** Opening DATA UNDER STUDY block **

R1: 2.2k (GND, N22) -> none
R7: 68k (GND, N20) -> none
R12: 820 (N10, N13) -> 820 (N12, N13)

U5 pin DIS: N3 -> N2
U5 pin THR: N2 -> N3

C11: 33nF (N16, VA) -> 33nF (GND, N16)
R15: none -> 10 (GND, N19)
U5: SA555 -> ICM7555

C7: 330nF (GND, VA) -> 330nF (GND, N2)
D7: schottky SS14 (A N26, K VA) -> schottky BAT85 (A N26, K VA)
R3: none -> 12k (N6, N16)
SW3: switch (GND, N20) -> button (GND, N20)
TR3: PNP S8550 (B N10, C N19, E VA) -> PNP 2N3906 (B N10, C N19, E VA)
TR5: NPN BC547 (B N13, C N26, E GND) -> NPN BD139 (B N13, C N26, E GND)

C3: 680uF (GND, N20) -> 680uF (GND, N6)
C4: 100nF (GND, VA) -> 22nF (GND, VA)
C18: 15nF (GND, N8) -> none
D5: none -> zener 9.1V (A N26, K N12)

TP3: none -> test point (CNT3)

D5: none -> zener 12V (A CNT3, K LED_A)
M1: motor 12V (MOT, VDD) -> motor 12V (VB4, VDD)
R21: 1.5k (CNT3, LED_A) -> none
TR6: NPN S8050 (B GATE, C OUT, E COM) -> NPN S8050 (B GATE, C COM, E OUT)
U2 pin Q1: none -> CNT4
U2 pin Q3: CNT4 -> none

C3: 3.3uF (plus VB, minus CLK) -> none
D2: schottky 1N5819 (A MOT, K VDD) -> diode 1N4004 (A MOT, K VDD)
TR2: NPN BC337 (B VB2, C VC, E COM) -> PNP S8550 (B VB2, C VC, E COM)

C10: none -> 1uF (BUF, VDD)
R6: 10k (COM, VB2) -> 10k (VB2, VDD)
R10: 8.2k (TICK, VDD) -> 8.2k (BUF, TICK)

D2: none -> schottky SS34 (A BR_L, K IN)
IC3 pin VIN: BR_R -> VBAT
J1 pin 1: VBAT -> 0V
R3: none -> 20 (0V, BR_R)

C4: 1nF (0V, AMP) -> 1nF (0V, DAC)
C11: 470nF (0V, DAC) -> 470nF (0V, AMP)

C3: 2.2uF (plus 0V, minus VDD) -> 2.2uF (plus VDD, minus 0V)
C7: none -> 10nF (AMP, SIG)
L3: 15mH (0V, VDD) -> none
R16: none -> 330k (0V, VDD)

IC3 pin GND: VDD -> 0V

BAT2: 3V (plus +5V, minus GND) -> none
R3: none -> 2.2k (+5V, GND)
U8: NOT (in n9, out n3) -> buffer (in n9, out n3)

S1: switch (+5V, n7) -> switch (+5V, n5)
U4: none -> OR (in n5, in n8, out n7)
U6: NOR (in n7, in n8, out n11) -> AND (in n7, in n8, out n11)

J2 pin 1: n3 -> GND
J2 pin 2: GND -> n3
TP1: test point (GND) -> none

** Closing DATA UNDER STUDY block **

An exact restatement of the data is required.

R1: 2.2k (GND, N22) -> none
R7: 68k (GND, N20) -> none
R12: 820 (N10, N13) -> 820 (N12, N13)

U5 pin DIS: N3 -> N2
U5 pin THR: N2 -> N3

C11: 33nF (N16, VA) -> 33nF (GND, N16)
R15: none -> 10 (GND, N19)
U5: SA555 -> ICM7555

C7: 330nF (GND, VA) -> 330nF (GND, N2)
D7: schottky SS14 (A N26, K VA) -> schottky BAT85 (A N26, K VA)
R3: none -> 12k (N6, N16)
SW3: switch (GND, N20) -> button (GND, N20)
TR3: PNP S8550 (B N10, C N19, E VA) -> PNP 2N3906 (B N10, C N19, E VA)
TR5: NPN BC547 (B N13, C N26, E GND) -> NPN BD139 (B N13, C N26, E GND)

C3: 680uF (GND, N20) -> 680uF (GND, N6)
C4: 100nF (GND, VA) -> 22nF (GND, VA)
C18: 15nF (GND, N8) -> none
D5: none -> zener 9.1V (A N26, K N12)

TP3: none -> test point (CNT3)

D5: none -> zener 12V (A CNT3, K LED_A)
M1: motor 12V (MOT, VDD) -> motor 12V (VB4, VDD)
R21: 1.5k (CNT3, LED_A) -> none
TR6: NPN S8050 (B GATE, C OUT, E COM) -> NPN S8050 (B GATE, C COM, E OUT)
U2 pin Q1: none -> CNT4
U2 pin Q3: CNT4 -> none

C3: 3.3uF (plus VB, minus CLK) -> none
D2: schottky 1N5819 (A MOT, K VDD) -> diode 1N4004 (A MOT, K VDD)
TR2: NPN BC337 (B VB2, C VC, E COM) -> PNP S8550 (B VB2, C VC, E COM)

C10: none -> 1uF (BUF, VDD)
R6: 10k (COM, VB2) -> 10k (VB2, VDD)
R10: 8.2k (TICK, VDD) -> 8.2k (BUF, TICK)

D2: none -> schottky SS34 (A BR_L, K IN)
IC3 pin VIN: BR_R -> VBAT
J1 pin 1: VBAT -> 0V
R3: none -> 20 (0V, BR_R)

C4: 1nF (0V, AMP) -> 1nF (0V, DAC)
C11: 470nF (0V, DAC) -> 470nF (0V, AMP)

C3: 2.2uF (plus 0V, minus VDD) -> 2.2uF (plus VDD, minus 0V)
C7: none -> 10nF (AMP, SIG)
L3: 15mH (0V, VDD) -> none
R16: none -> 330k (0V, VDD)

IC3 pin GND: VDD -> 0V

BAT2: 3V (plus +5V, minus GND) -> none
R3: none -> 2.2k (+5V, GND)
U8: NOT (in n9, out n3) -> buffer (in n9, out n3)

S1: switch (+5V, n7) -> switch (+5V, n5)
U4: none -> OR (in n5, in n8, out n7)
U6: NOR (in n7, in n8, out n11) -> AND (in n7, in n8, out n11)

J2 pin 1: n3 -> GND
J2 pin 2: GND -> n3
TP1: test point (GND) -> none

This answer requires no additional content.